• _Your instructions_: Output only the stretch of the listing that starts at the line containing "U101 pin FB: LX -> ADJ" and ends at the line containing "BAT1: 12V (plus", reproduced exactly with both ends.

+++ Data to examine +++

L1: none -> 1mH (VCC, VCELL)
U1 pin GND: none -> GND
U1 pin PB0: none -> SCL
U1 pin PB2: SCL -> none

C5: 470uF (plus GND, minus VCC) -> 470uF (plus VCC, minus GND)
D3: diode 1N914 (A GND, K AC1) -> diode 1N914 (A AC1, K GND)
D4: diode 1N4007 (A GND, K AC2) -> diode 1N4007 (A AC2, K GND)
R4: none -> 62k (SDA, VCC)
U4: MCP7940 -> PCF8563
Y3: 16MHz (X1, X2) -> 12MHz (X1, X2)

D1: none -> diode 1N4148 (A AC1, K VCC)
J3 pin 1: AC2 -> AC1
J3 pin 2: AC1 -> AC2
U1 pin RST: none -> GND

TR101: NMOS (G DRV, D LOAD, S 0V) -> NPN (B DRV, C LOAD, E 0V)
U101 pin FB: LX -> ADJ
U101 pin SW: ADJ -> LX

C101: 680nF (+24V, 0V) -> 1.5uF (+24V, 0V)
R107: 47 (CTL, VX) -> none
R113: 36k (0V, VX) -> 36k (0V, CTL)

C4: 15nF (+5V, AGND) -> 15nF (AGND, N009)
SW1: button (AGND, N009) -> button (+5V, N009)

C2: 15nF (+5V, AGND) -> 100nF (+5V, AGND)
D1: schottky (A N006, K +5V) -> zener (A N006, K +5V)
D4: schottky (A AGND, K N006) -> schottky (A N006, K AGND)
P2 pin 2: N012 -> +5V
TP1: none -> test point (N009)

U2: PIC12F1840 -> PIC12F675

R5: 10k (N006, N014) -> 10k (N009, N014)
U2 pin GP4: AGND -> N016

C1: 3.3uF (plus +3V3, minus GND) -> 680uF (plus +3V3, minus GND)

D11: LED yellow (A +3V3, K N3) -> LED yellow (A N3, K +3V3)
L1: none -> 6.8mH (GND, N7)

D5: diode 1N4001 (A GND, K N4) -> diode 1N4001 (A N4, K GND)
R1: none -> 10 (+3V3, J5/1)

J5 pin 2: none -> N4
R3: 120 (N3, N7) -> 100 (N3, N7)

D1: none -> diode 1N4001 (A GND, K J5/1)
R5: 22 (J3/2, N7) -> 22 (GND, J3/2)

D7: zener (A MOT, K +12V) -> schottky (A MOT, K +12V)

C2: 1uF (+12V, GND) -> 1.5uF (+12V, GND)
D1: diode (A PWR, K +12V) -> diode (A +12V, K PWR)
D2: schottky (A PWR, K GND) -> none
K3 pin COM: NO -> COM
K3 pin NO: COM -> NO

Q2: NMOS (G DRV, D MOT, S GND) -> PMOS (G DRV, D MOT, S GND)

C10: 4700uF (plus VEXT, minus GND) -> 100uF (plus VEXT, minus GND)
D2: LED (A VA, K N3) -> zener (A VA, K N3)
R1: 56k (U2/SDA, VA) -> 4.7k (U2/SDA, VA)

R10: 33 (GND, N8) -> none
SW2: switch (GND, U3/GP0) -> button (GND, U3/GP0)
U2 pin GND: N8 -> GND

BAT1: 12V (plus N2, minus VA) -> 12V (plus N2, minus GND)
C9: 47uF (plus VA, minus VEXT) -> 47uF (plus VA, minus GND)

+++

• _Answer to this task_:
U101 pin FB: LX -> ADJ
U101 pin SW: ADJ -> LX

C101: 680nF (+24V, 0V) -> 1.5uF (+24V, 0V)
R107: 47 (CTL, VX) -> none
R113: 36k (0V, VX) -> 36k (0V, CTL)

C4: 15nF (+5V, AGND) -> 15nF (AGND, N009)
SW1: button (AGND, N009) -> button (+5V, N009)

C2: 15nF (+5V, AGND) -> 100nF (+5V, AGND)
D1: schottky (A N006, K +5V) -> zener (A N006, K +5V)
D4: schottky (A AGND, K N006) -> schottky (A N006, K AGND)
P2 pin 2: N012 -> +5V
TP1: none -> test point (N009)

U2: PIC12F1840 -> PIC12F675

R5: 10k (N006, N014) -> 10k (N009, N014)
U2 pin GP4: AGND -> N016

C1: 3.3uF (plus +3V3, minus GND) -> 680uF (plus +3V3, minus GND)

D11: LED yellow (A +3V3, K N3) -> LED yellow (A N3, K +3V3)
L1: none -> 6.8mH (GND, N7)

D5: diode 1N4001 (A GND, K N4) -> diode 1N4001 (A N4, K GND)
R1: none -> 10 (+3V3, J5/1)

J5 pin 2: none -> N4
R3: 120 (N3, N7) -> 100 (N3, N7)

D1: none -> diode 1N4001 (A GND, K J5/1)
R5: 22 (J3/2, N7) -> 22 (GND, J3/2)

D7: zener (A MOT, K +12V) -> schottky (A MOT, K +12V)

C2: 1uF (+12V, GND) -> 1.5uF (+12V, GND)
D1: diode (A PWR, K +12V) -> diode (A +12V, K PWR)
D2: schottky (A PWR, K GND) -> none
K3 pin COM: NO -> COM
K3 pin NO: COM -> NO

Q2: NMOS (G DRV, D MOT, S GND) -> PMOS (G DRV, D MOT, S GND)

C10: 4700uF (plus VEXT, minus GND) -> 100uF (plus VEXT, minus GND)
D2: LED (A VA, K N3) -> zener (A VA, K N3)
R1: 56k (U2/SDA, VA) -> 4.7k (U2/SDA, VA)

R10: 33 (GND, N8) -> none
SW2: switch (GND, U3/GP0) -> button (GND, U3/GP0)
U2 pin GND: N8 -> GND

BAT1: 12V (plus N2, minus VA) -> 12V (plus N2, minus GND)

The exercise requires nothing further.